**Instructions to follow:** This exercise asks for a copy of each line in the records below with the word "none" in it.

**Supplied material:**
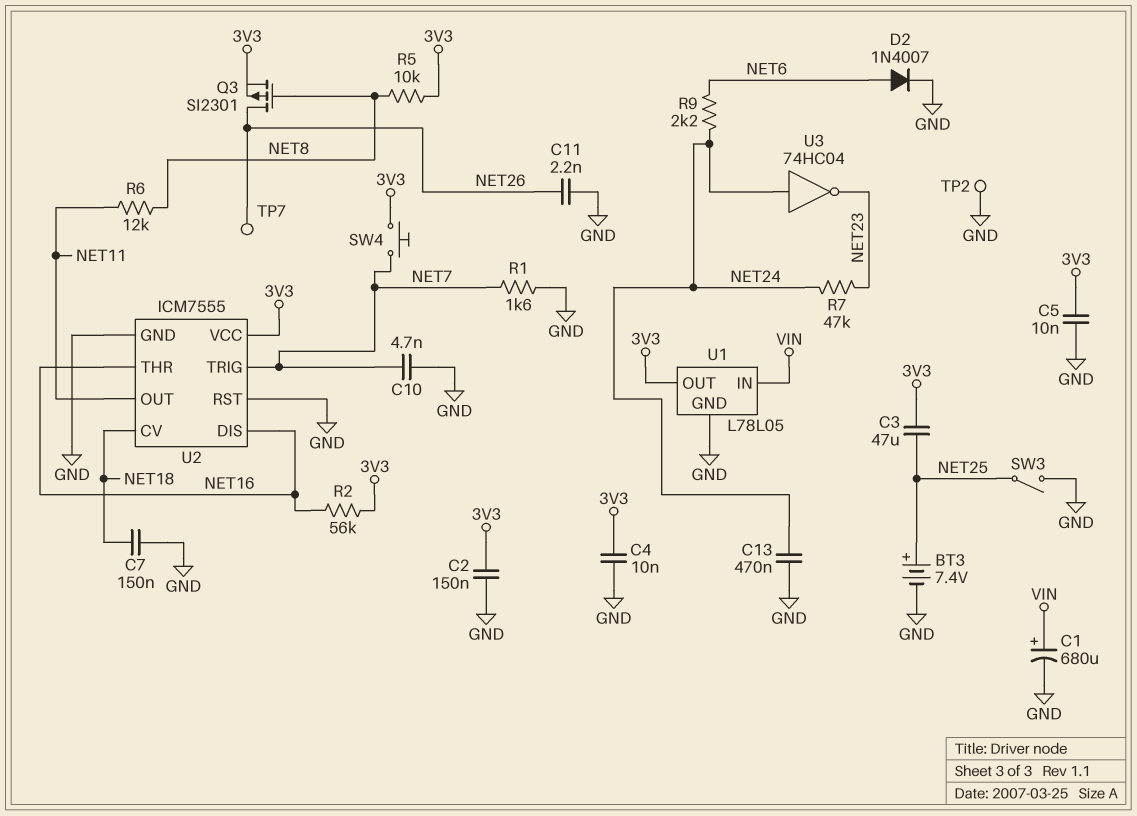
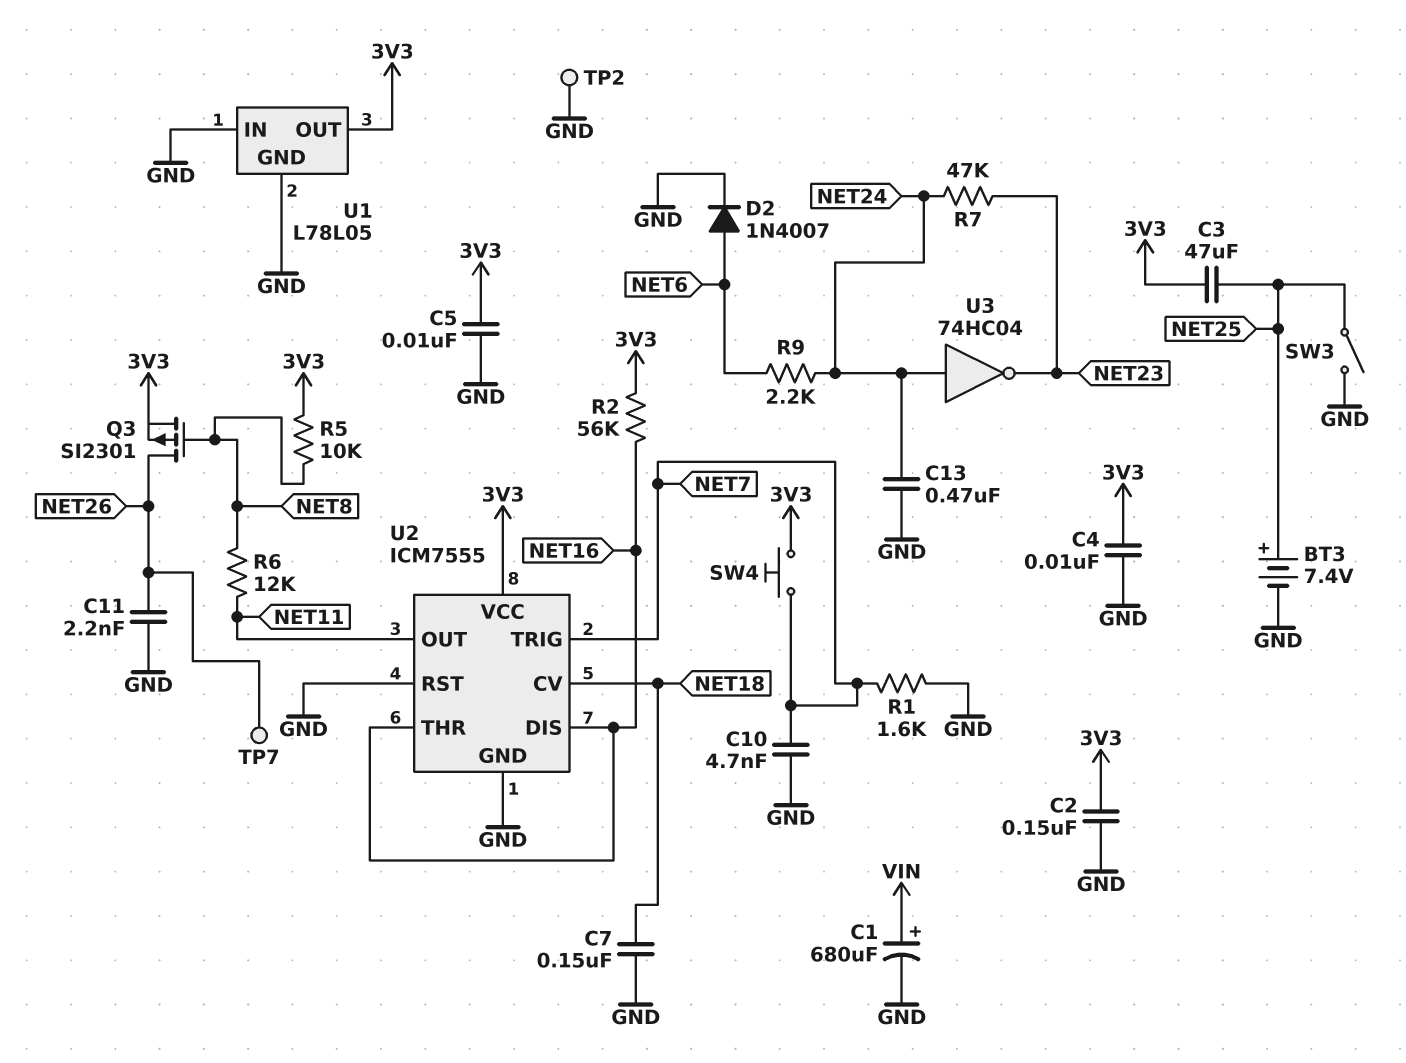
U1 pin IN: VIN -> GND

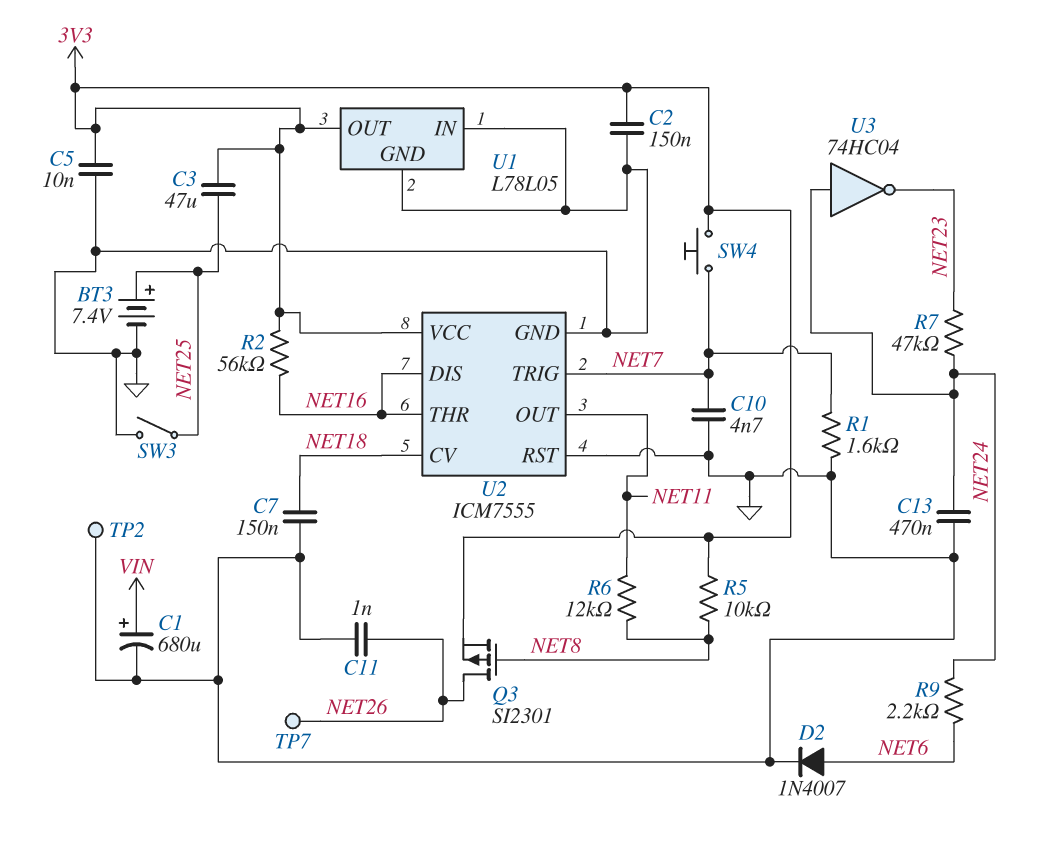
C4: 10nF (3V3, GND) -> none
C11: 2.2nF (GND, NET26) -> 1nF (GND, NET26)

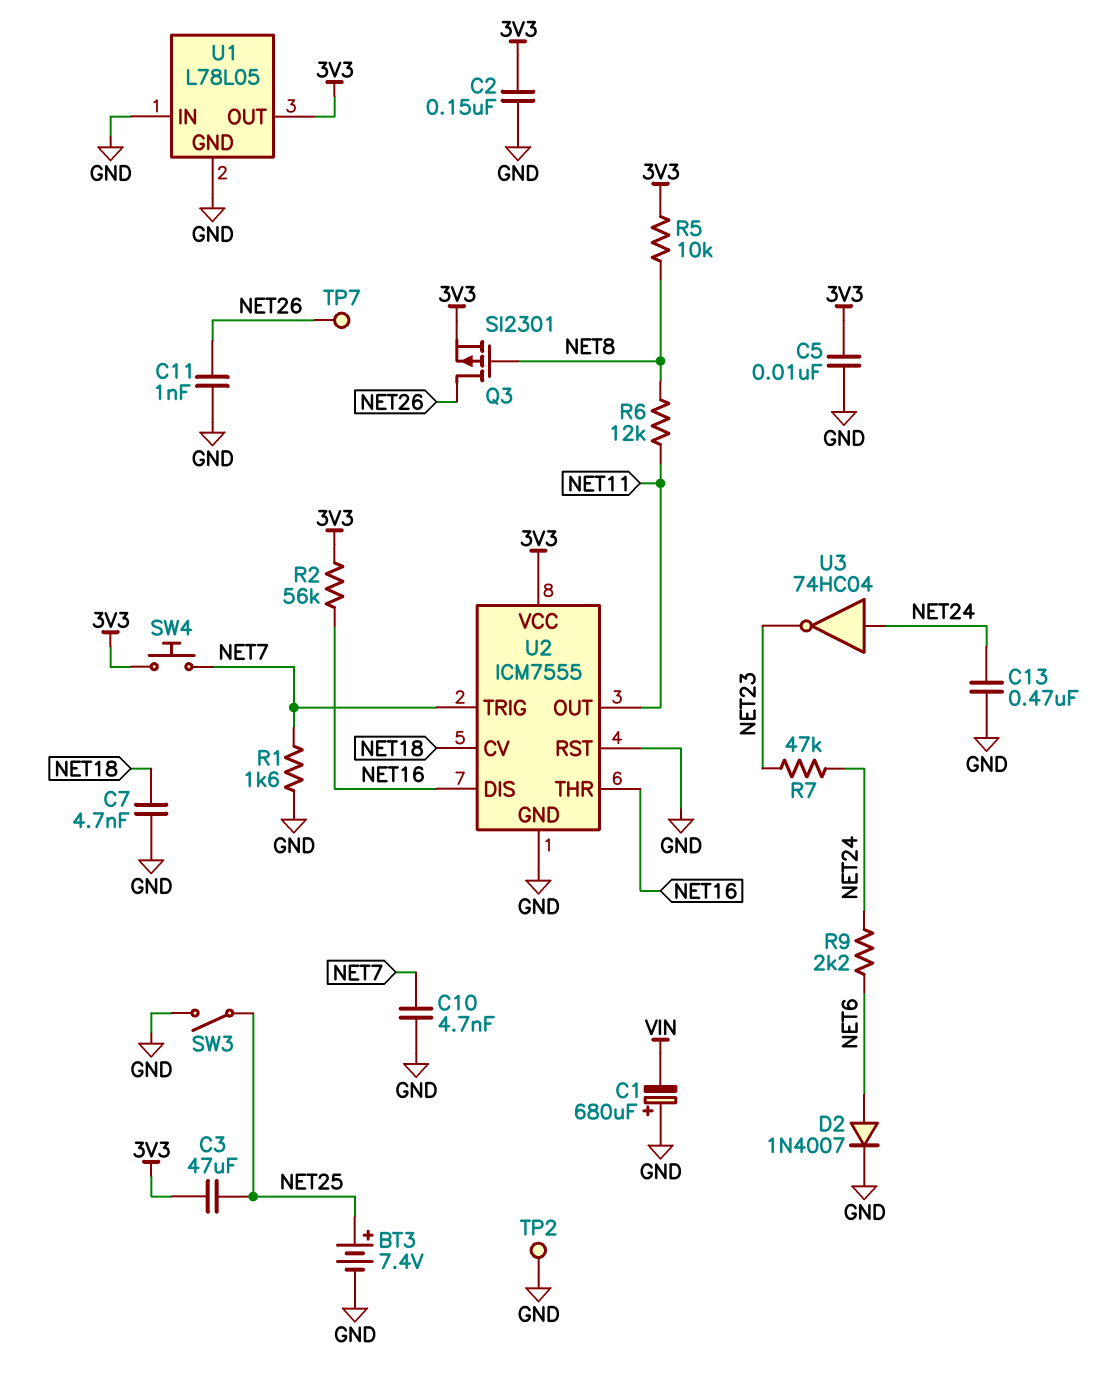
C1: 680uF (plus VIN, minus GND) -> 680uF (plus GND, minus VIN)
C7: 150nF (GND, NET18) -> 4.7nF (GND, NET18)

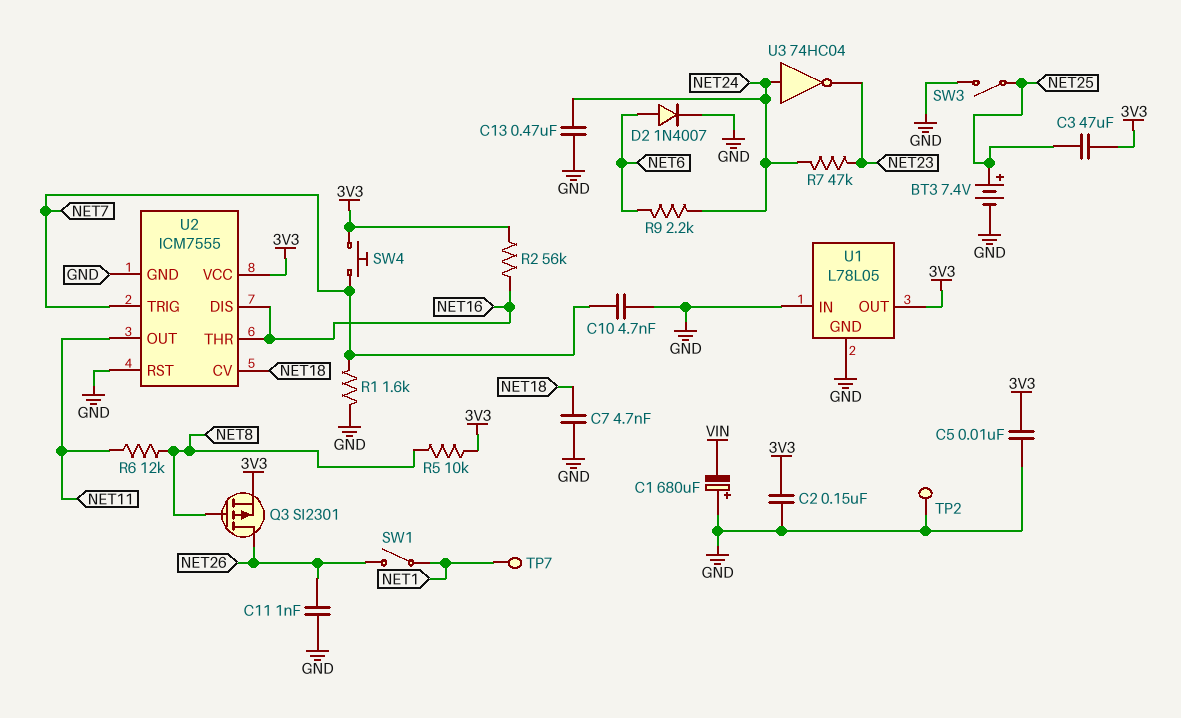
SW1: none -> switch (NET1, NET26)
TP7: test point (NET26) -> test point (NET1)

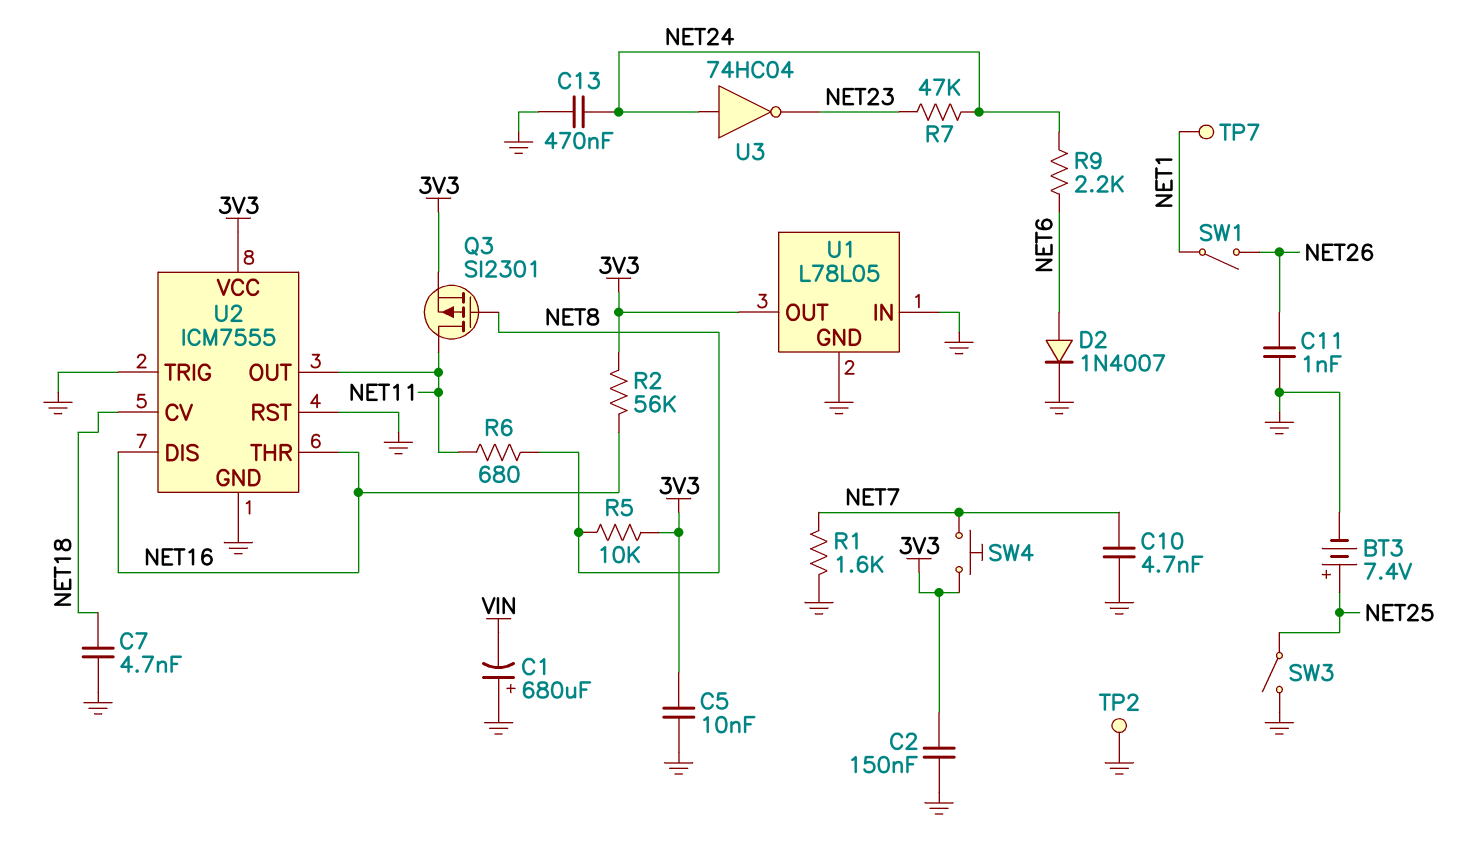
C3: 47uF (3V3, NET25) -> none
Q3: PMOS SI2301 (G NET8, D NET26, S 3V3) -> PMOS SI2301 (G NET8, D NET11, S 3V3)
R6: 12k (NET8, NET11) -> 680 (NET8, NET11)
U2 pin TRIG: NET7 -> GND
--
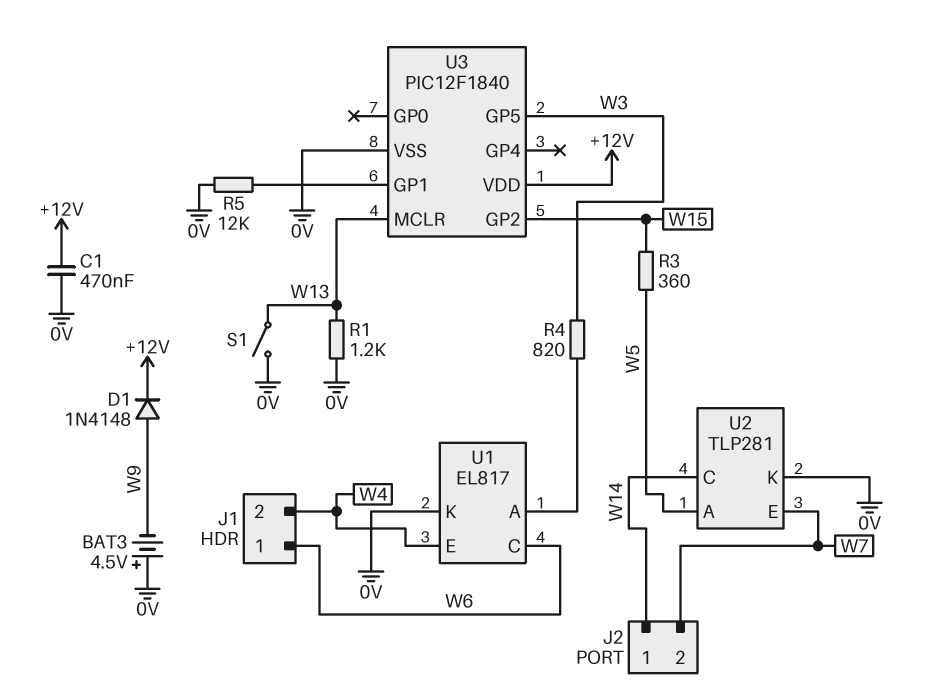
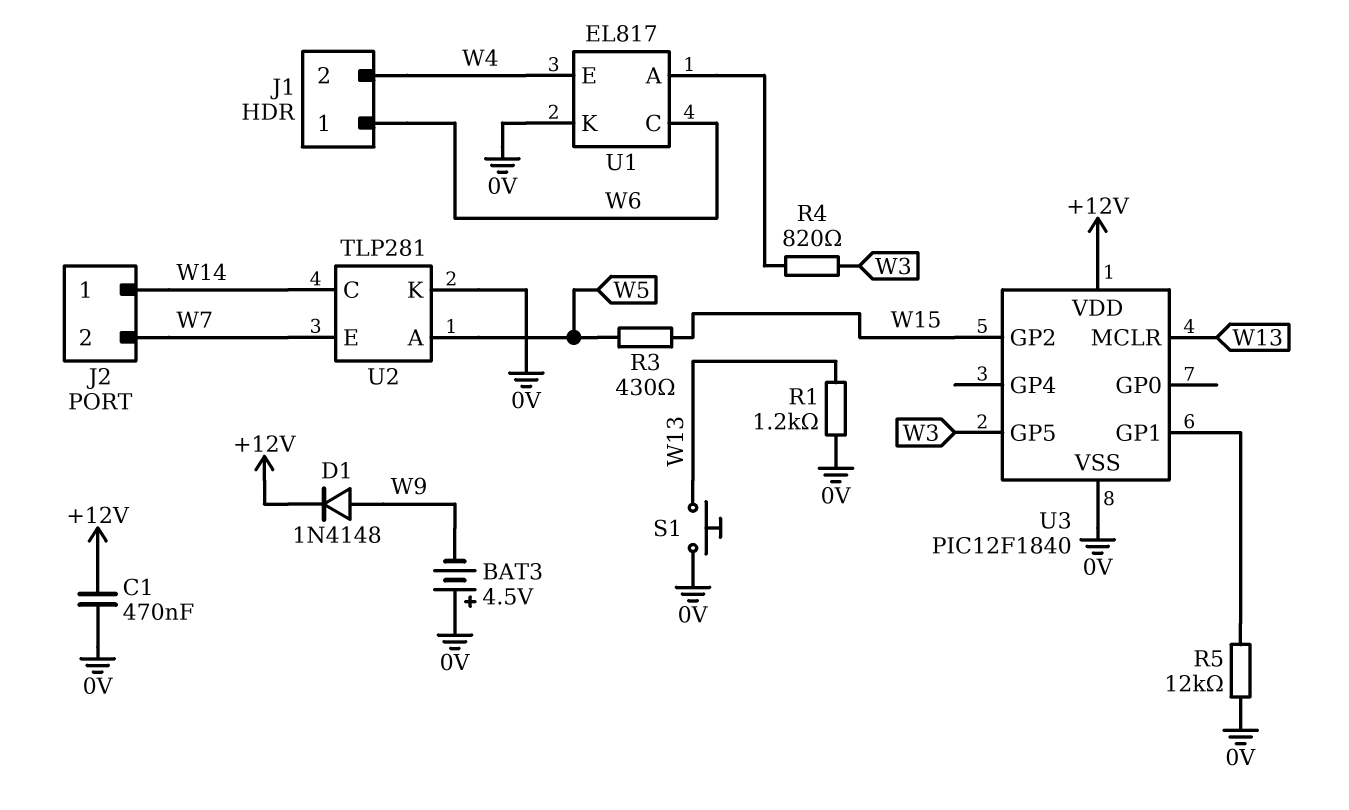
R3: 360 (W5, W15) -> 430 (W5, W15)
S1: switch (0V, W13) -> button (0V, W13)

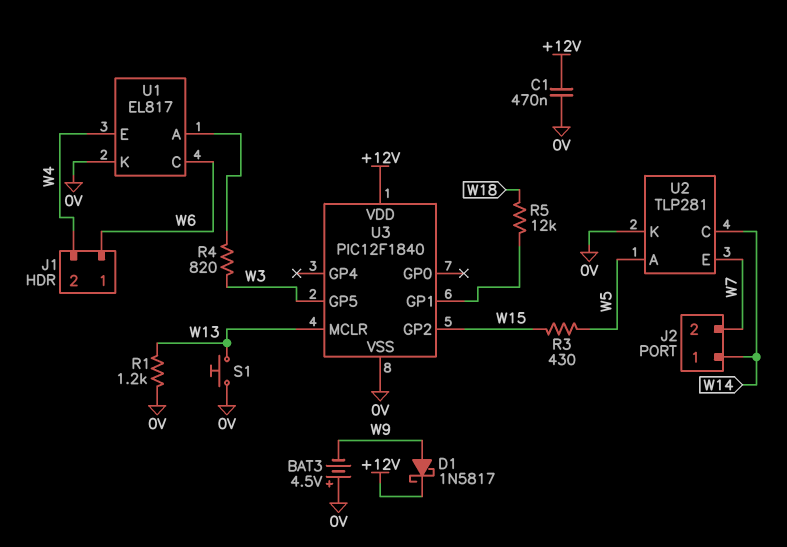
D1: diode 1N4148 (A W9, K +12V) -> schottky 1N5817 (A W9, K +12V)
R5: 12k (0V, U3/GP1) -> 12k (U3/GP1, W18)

**Reply:**
C4: 10nF (3V3, GND) -> none
SW1: none -> switch (NET1, NET26)
C3: 47uF (3V3, NET25) -> none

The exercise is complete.